Saved entries

++++++

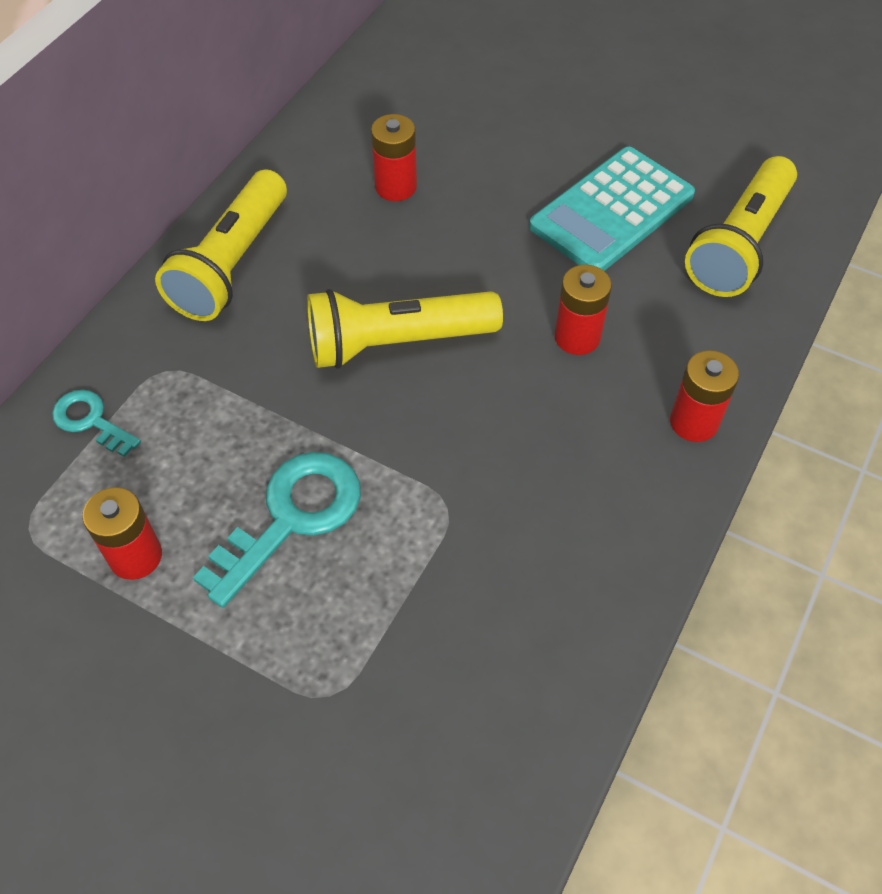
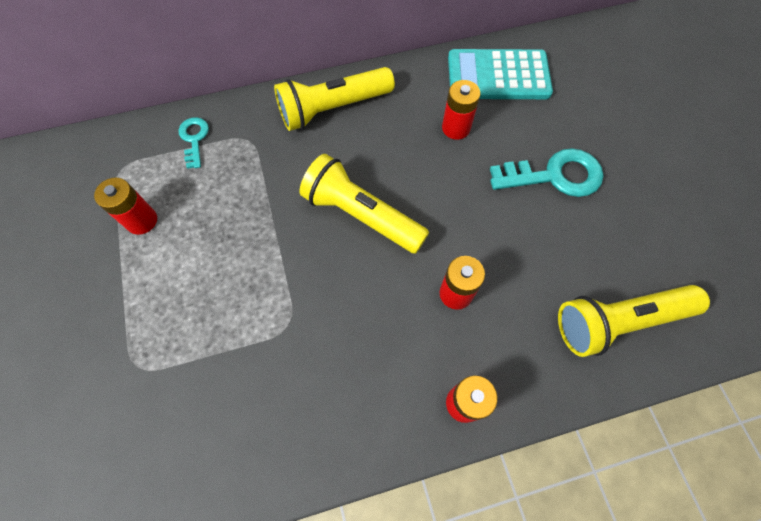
camera: 45 degrees right, 10 degrees up
(291, 517) = (217, 262): turquoise key -> turquoise key (554, 175)
(611, 211) = (560, 236): turquoise calculator -> turquoise calculator (498, 75)

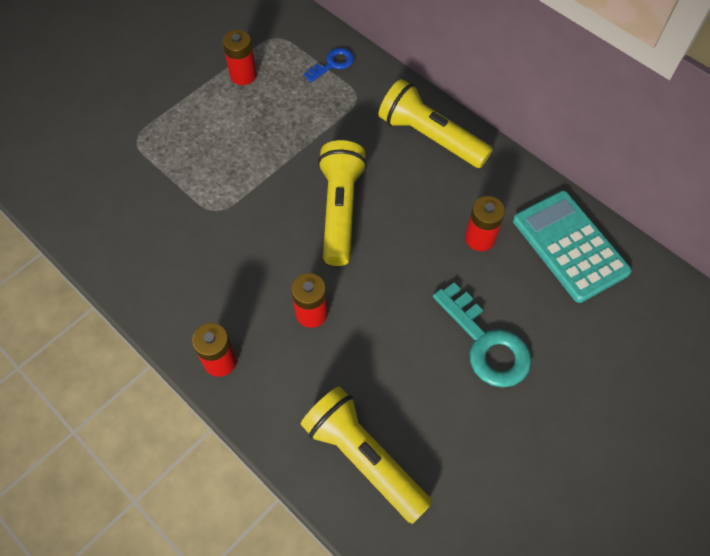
camera: 60 degrees right, 5 degrees down
(194, 139) = (332, 64): turquoise key -> blue key

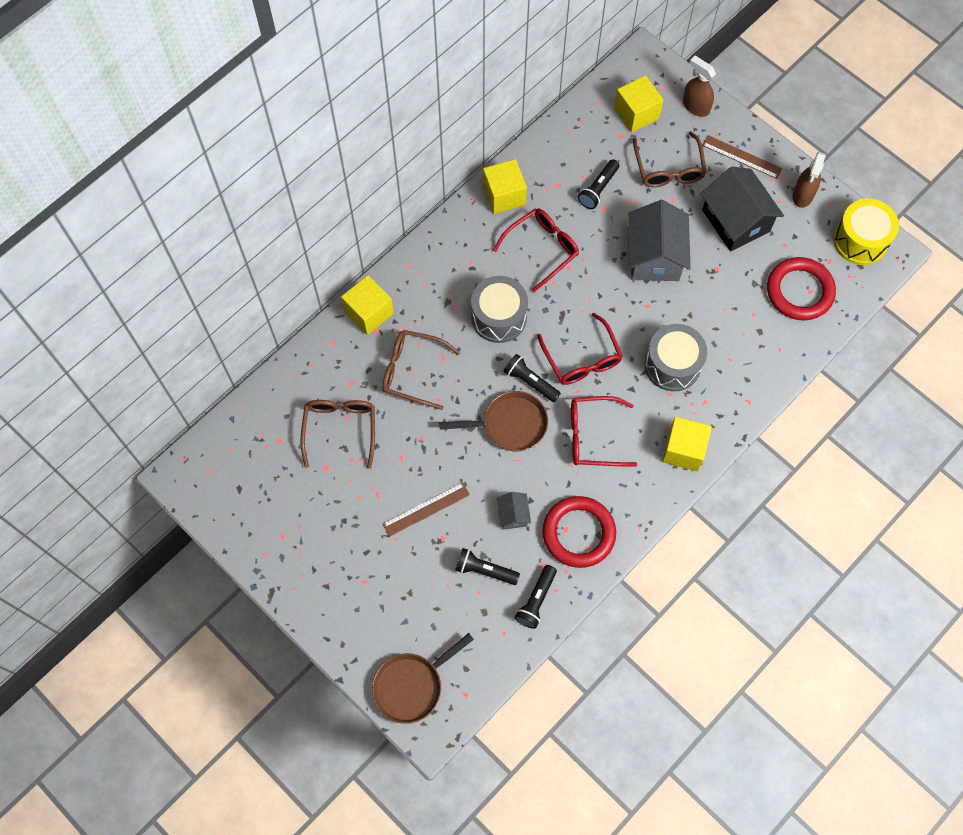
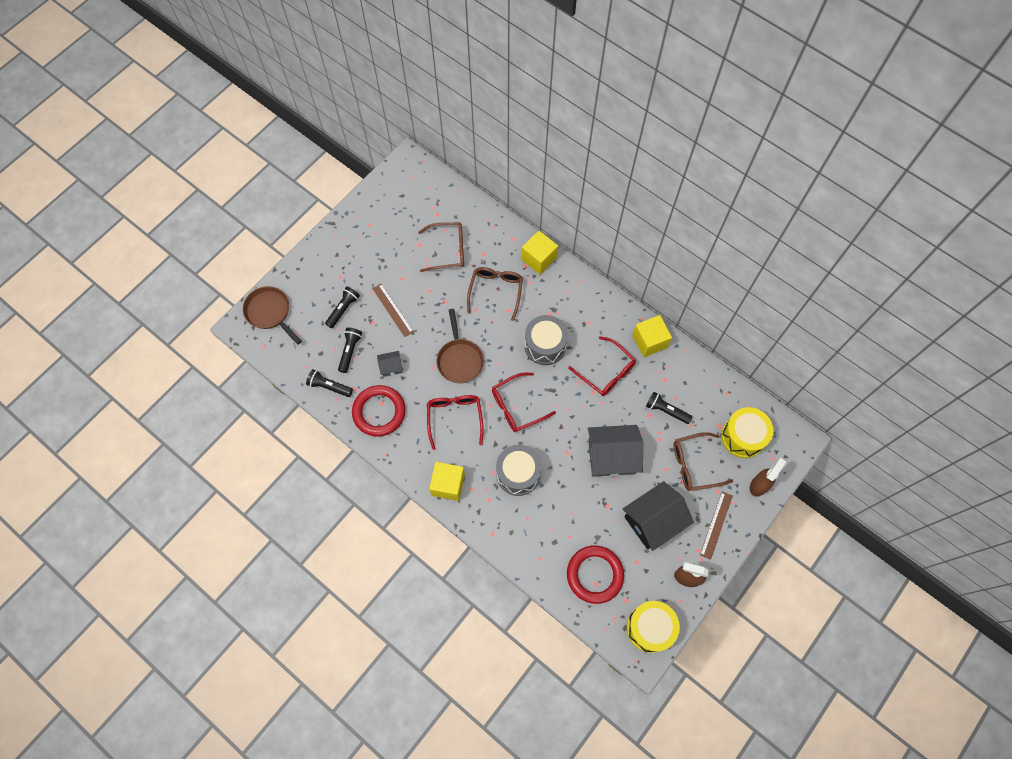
camera: 85 degrees right, 0 degrees up
(530, 382) = (494, 371): black flashlight -> black flashlight (343, 309)
(636, 113) = (743, 437): yellow cube -> yellow drum

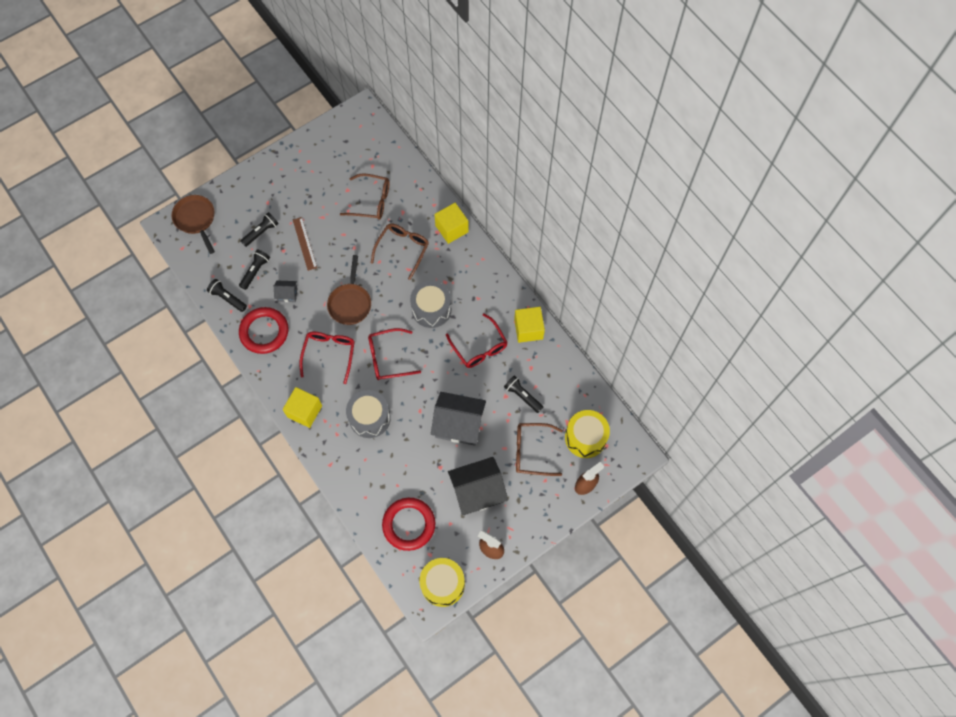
camera: 15 degrees right, 0 degrees up
(716, 525) = (533, 510): brown ruler -> none

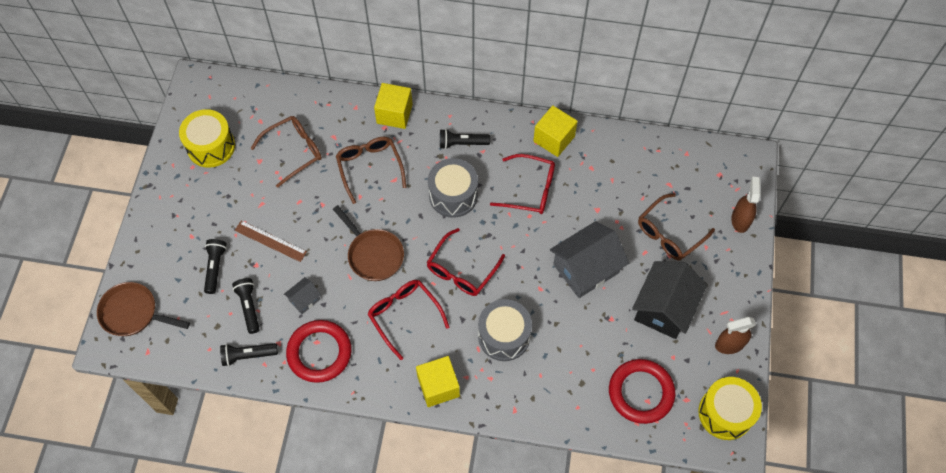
camera: 45 degrees left, 5 degrees down
(522, 396) = (611, 196): black flashlight -> black flashlight (462, 143)
(585, 438) = (697, 183): yellow drum -> yellow drum (211, 146)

++++++

◆ EXERCISE DETAILS
Please output every entry above exactly, without the pictures.

◆ EXERCISE SOLUTION
camera: 45 degrees right, 10 degrees up
(291, 517) = (217, 262): turquoise key -> turquoise key (554, 175)
(611, 211) = (560, 236): turquoise calculator -> turquoise calculator (498, 75)

camera: 60 degrees right, 5 degrees down
(194, 139) = (332, 64): turquoise key -> blue key

camera: 85 degrees right, 0 degrees up
(530, 382) = (494, 371): black flashlight -> black flashlight (343, 309)
(636, 113) = (743, 437): yellow cube -> yellow drum

camera: 15 degrees right, 0 degrees up
(716, 525) = (533, 510): brown ruler -> none

camera: 45 degrees left, 5 degrees down
(522, 396) = (611, 196): black flashlight -> black flashlight (462, 143)
(585, 438) = (697, 183): yellow drum -> yellow drum (211, 146)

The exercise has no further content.